**Task objective**:
Of the lines in the data below, write out exactly those from the one holding "<166, 161> x0.61" through the one holding "eraser <297, 526>", both included.

(Before-and-after object lists)
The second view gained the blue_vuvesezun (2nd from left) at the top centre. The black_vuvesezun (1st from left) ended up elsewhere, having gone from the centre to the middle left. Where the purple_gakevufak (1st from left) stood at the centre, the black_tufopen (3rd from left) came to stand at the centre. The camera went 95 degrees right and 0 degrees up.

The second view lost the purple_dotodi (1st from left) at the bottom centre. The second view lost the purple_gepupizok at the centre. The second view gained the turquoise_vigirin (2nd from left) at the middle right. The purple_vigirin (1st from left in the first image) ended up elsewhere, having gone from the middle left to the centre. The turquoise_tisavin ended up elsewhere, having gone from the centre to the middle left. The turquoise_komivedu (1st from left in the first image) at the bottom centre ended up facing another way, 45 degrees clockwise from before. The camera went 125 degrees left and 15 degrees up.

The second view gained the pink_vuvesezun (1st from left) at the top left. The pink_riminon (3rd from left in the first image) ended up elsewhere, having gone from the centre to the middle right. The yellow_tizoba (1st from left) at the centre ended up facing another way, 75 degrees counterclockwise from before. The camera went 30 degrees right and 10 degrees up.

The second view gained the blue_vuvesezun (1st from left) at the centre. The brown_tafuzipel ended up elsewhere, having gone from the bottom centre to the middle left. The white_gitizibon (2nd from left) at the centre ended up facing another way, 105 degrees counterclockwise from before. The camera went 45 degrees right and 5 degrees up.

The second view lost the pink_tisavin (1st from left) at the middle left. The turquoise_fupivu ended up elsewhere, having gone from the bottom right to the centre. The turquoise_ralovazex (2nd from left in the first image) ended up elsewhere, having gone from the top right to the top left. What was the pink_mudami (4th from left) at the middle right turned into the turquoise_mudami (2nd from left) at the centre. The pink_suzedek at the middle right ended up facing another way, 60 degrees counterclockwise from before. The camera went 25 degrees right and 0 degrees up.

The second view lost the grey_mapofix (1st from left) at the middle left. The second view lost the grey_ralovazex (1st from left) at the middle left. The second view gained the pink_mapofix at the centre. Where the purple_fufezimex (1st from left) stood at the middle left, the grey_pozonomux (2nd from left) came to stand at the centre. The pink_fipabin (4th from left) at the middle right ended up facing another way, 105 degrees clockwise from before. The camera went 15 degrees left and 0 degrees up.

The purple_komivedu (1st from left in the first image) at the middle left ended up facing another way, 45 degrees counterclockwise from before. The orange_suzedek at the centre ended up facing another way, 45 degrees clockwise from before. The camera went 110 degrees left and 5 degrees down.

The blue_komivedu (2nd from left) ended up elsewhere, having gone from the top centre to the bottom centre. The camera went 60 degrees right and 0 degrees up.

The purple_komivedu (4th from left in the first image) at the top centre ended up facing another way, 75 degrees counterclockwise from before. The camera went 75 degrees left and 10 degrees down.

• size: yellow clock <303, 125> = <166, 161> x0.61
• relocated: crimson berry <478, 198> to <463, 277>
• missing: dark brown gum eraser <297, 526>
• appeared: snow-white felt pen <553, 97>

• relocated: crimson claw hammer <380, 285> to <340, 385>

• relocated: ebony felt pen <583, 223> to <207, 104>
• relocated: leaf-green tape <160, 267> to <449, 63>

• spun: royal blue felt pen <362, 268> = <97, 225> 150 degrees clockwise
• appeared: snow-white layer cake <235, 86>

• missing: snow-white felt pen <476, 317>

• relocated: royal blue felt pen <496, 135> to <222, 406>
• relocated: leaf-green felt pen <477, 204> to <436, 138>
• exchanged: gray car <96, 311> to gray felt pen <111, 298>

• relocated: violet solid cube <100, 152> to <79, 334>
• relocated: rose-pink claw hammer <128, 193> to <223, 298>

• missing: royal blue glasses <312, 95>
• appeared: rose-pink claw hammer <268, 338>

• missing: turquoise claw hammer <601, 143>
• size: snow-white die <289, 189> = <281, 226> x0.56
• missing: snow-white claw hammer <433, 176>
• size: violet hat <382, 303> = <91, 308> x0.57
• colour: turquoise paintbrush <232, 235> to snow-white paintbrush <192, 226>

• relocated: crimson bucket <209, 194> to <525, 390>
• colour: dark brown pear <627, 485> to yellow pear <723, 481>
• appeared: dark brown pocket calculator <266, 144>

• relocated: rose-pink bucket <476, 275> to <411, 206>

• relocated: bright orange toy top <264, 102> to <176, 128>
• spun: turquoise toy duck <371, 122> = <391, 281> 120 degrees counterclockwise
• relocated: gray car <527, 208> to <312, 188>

**Result**:
• size: yellow clock <303, 125> = <166, 161> x0.61
• relocated: crimson berry <478, 198> to <463, 277>
• missing: dark brown gum eraser <297, 526>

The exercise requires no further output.